▶ **Provided records**:
● ● ● ● ● ● ●

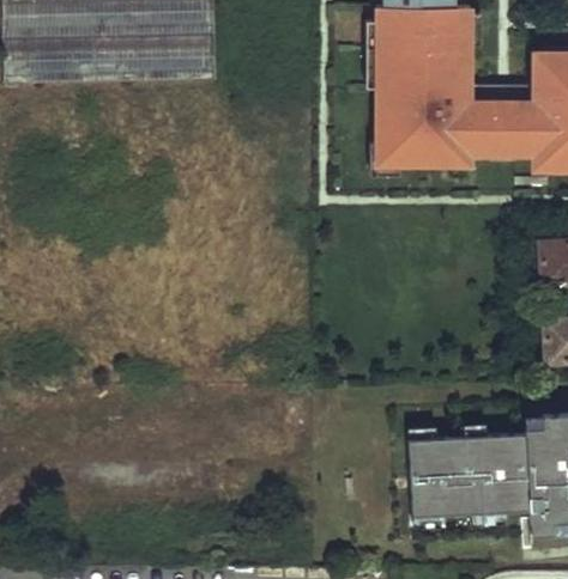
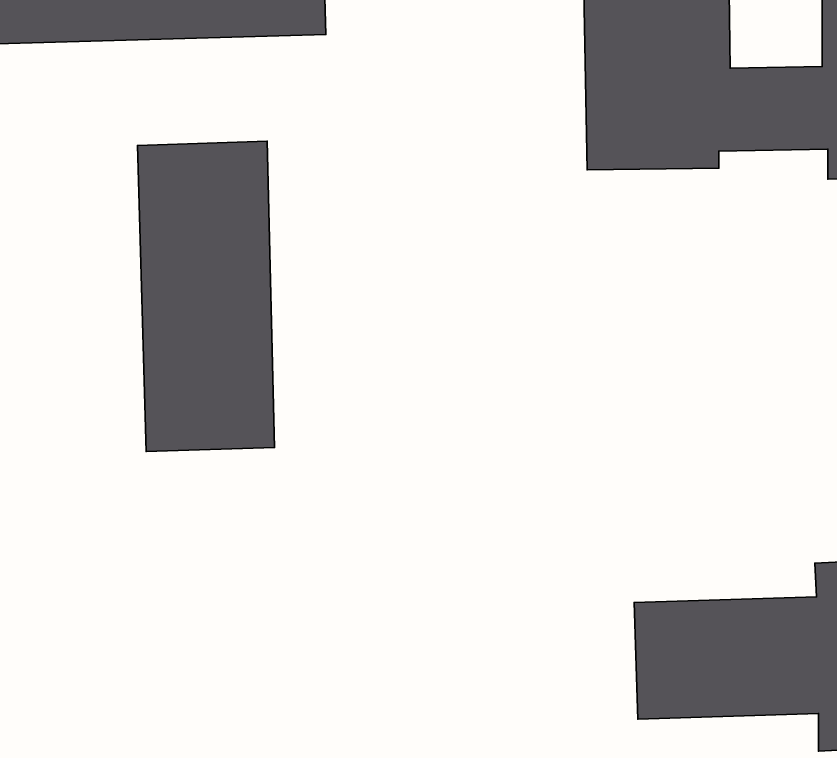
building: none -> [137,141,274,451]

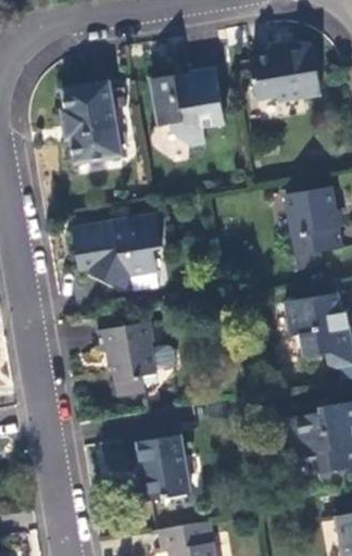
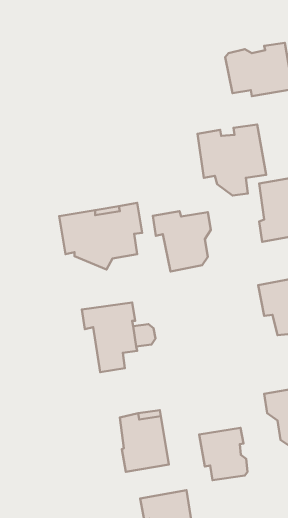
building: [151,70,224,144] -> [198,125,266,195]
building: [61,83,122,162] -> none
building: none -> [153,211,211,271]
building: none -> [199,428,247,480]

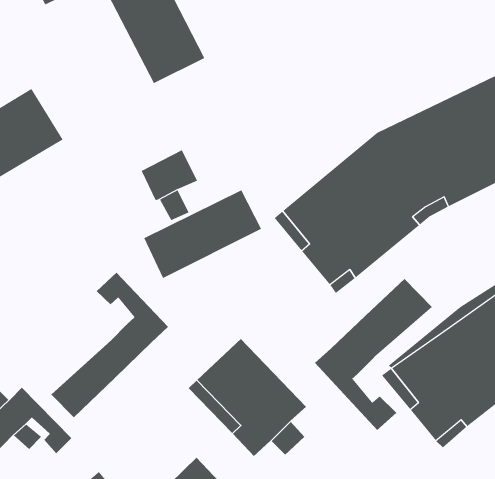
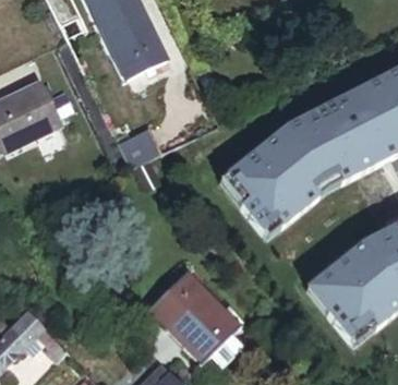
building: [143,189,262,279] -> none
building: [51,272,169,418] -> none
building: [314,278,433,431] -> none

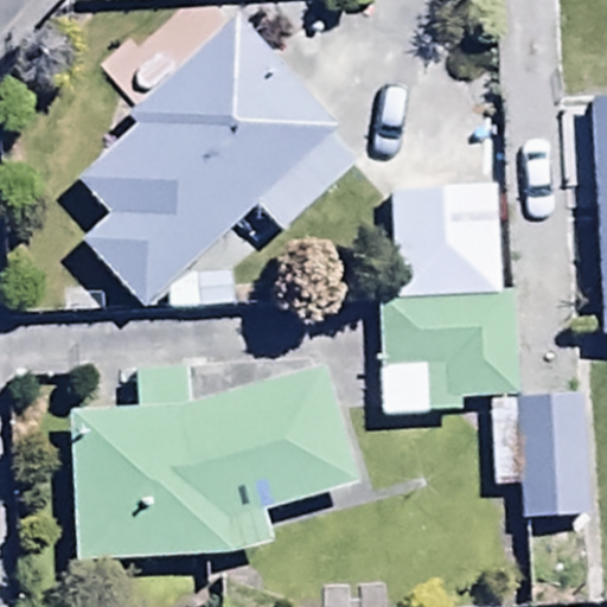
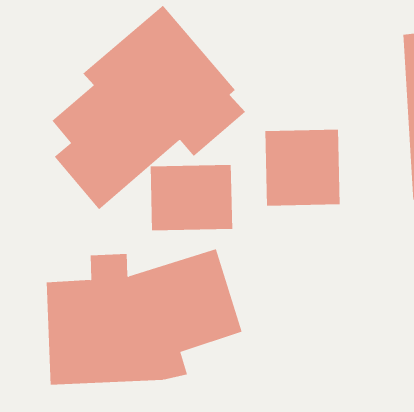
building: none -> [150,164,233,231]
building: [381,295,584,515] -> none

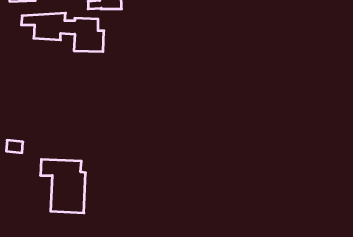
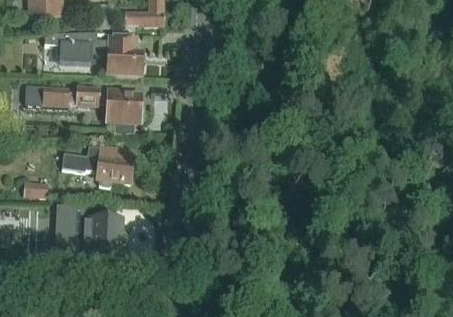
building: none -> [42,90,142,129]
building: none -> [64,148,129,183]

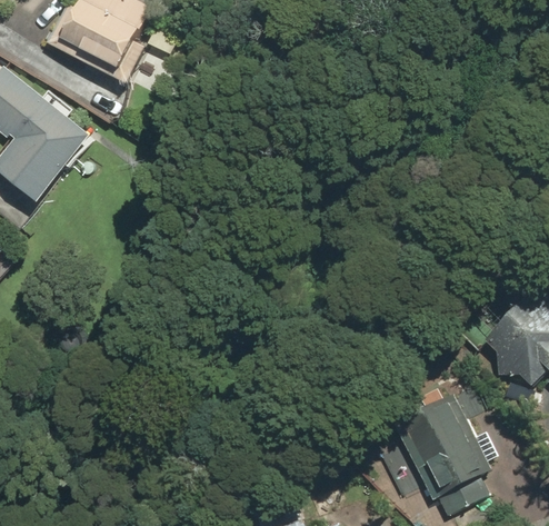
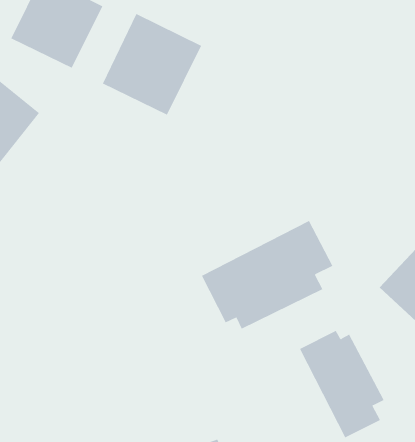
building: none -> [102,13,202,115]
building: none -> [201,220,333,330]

● ● ● ● ● ● ●

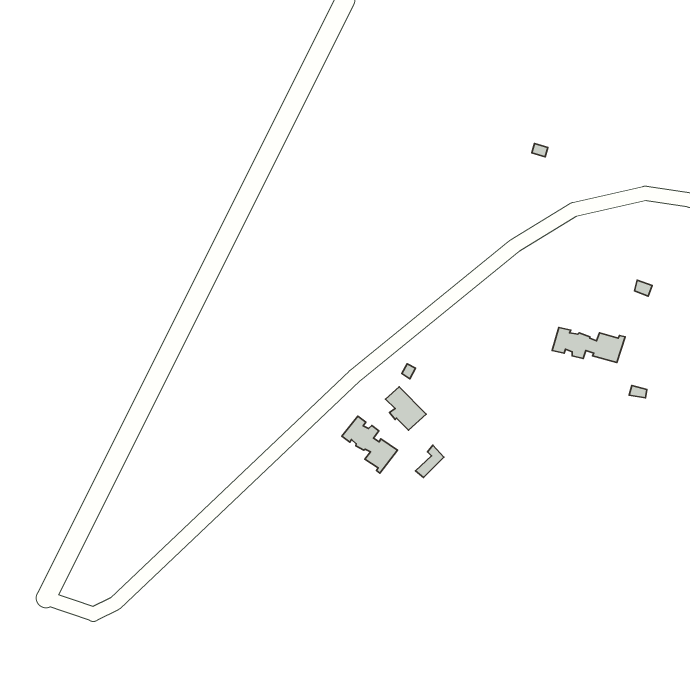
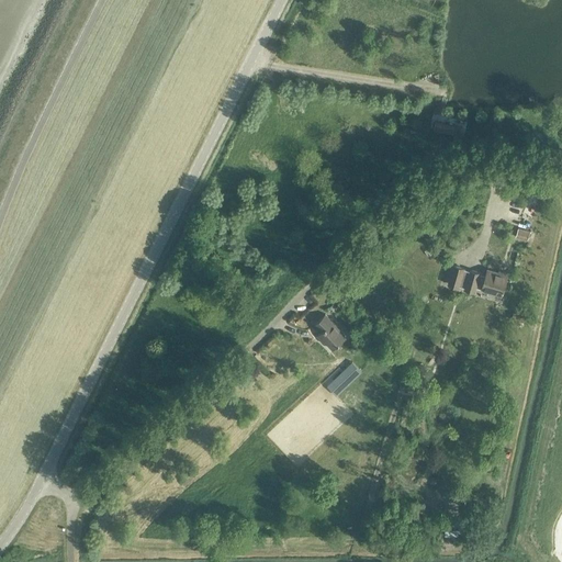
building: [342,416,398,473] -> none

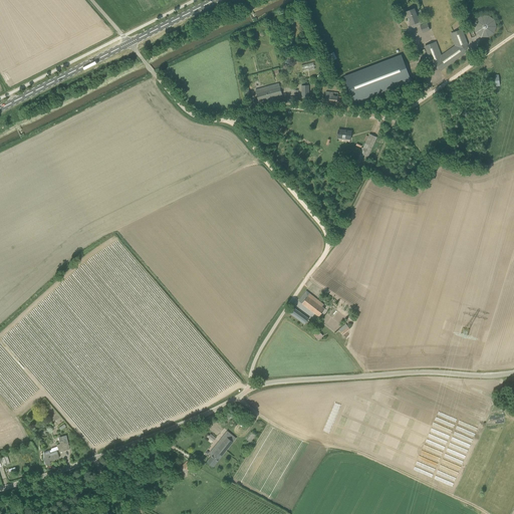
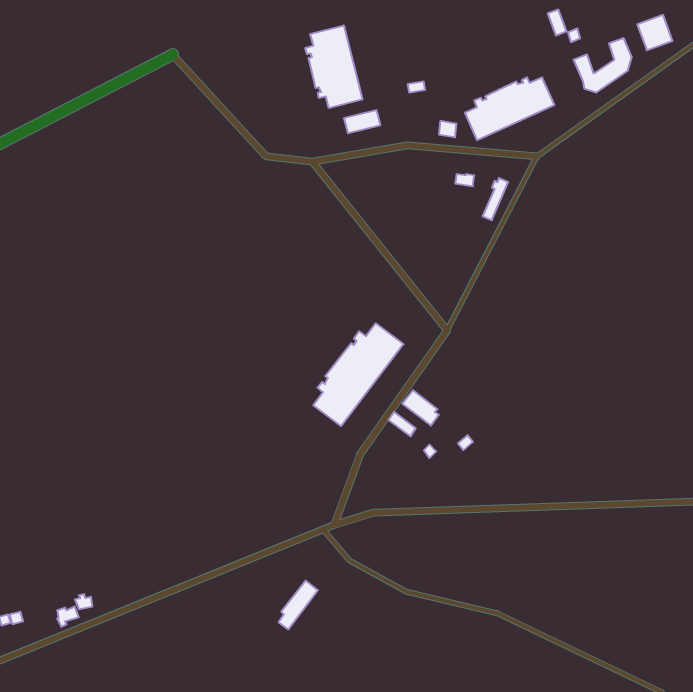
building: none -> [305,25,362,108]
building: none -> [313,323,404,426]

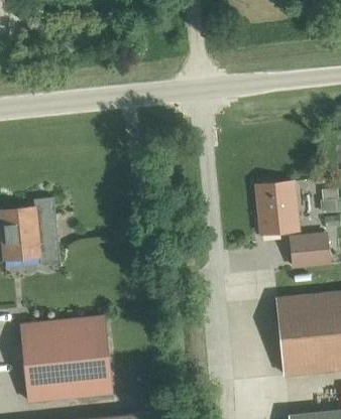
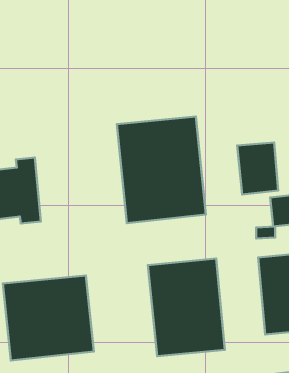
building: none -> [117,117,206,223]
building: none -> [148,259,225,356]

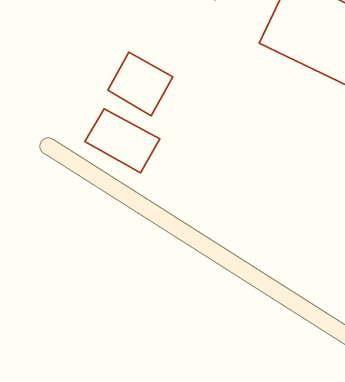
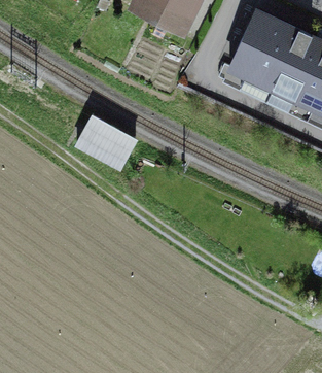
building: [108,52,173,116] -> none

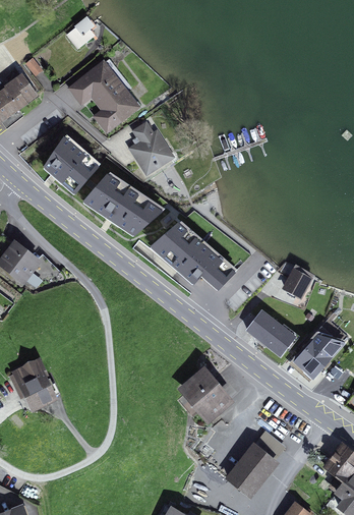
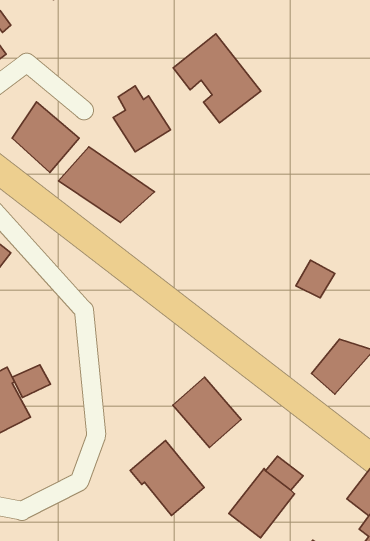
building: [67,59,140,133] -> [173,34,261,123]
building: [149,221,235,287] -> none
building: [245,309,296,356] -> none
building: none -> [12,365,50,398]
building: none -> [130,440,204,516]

● ● ● ● ● ● ●

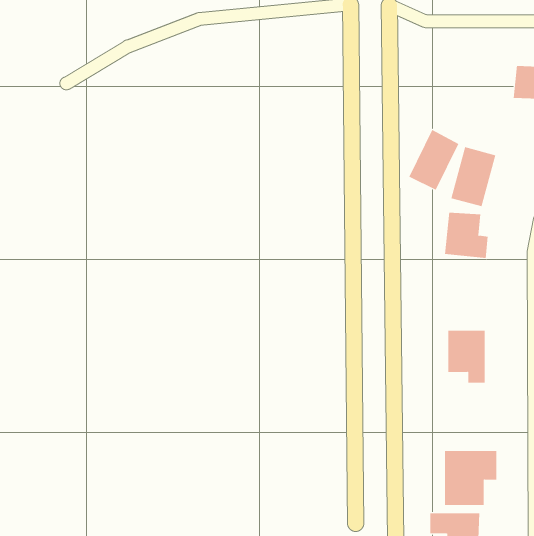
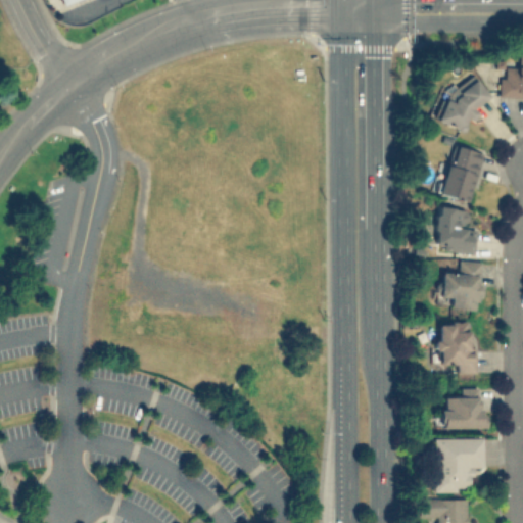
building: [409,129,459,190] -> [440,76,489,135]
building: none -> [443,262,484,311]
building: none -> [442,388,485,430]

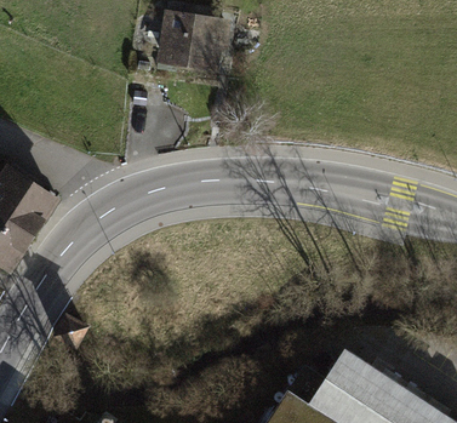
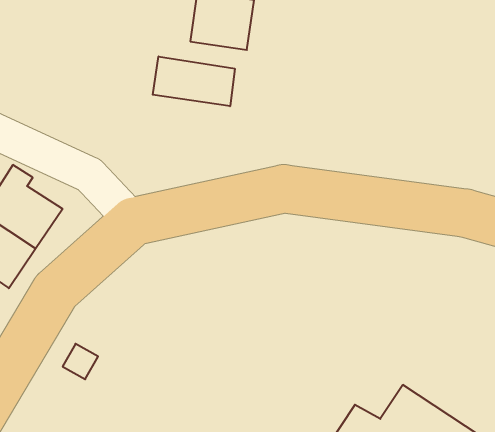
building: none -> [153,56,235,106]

● ● ● ● ● ● ●

▶ **Directions for this task**: Copy everything above from the line holding "building: none -> [137,141,274,451]" down to the line holding "building: none -> [201,220,333,330]", both ends included, exactly as it stands and without the pictures.

▶ **Answer**:
building: none -> [137,141,274,451]

building: [151,70,224,144] -> [198,125,266,195]
building: [61,83,122,162] -> none
building: none -> [153,211,211,271]
building: none -> [199,428,247,480]

building: [143,189,262,279] -> none
building: [51,272,169,418] -> none
building: [314,278,433,431] -> none

building: none -> [150,164,233,231]
building: [381,295,584,515] -> none

building: none -> [42,90,142,129]
building: none -> [64,148,129,183]

building: none -> [102,13,202,115]
building: none -> [201,220,333,330]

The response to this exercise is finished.